━━━ Records shown ━━━

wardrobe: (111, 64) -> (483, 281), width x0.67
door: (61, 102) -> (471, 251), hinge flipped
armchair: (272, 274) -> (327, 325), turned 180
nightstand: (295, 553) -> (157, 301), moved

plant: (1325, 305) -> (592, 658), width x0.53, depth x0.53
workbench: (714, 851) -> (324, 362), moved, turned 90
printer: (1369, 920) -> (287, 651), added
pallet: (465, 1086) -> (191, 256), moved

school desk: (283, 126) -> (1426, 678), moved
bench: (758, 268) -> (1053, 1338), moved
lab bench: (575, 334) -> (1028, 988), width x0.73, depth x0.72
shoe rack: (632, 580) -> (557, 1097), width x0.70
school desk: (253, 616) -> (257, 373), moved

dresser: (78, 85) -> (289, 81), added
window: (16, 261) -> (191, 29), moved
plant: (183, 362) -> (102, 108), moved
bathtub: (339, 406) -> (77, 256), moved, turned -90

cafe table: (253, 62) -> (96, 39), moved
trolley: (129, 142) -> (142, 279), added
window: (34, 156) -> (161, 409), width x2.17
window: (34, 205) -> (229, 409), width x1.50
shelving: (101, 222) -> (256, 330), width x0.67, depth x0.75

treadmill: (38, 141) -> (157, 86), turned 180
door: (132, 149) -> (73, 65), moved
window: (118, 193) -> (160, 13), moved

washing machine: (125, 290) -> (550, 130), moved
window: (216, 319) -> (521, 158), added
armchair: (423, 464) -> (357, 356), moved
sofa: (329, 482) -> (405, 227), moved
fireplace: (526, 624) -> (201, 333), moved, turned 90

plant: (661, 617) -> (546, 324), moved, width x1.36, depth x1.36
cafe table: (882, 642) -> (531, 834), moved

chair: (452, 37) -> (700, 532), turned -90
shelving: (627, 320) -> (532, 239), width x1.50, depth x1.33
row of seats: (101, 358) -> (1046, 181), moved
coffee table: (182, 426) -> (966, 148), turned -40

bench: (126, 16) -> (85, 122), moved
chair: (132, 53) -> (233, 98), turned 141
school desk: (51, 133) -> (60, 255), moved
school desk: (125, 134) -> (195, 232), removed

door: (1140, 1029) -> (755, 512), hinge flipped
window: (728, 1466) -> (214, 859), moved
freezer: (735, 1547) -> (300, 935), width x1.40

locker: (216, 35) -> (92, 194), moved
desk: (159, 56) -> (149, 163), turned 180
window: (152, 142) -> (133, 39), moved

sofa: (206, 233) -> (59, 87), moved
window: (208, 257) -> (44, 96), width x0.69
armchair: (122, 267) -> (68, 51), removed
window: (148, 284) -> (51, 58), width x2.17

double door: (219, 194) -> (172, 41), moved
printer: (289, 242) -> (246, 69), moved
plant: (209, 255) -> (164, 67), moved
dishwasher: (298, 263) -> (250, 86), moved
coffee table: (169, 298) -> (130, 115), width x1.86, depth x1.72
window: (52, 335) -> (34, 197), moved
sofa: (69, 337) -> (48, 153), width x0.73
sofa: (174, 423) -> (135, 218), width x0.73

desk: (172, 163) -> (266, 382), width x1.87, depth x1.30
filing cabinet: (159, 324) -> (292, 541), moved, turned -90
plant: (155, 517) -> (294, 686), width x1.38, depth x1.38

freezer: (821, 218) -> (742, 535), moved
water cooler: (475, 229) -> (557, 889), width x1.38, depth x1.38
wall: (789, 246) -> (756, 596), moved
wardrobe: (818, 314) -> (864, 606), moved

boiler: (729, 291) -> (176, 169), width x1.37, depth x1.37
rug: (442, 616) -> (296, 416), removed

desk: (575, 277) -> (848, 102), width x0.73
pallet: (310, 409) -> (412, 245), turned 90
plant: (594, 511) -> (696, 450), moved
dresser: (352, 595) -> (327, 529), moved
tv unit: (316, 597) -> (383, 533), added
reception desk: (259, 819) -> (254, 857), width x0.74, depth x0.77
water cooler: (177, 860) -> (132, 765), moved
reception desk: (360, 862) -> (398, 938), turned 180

━━━

Beginning with the line that holds "tv unit: (316, 597) -> (383, 533), added", copy the entries exactly to their last line, and leave out every earlier line.

tv unit: (316, 597) -> (383, 533), added
reception desk: (259, 819) -> (254, 857), width x0.74, depth x0.77
water cooler: (177, 860) -> (132, 765), moved
reception desk: (360, 862) -> (398, 938), turned 180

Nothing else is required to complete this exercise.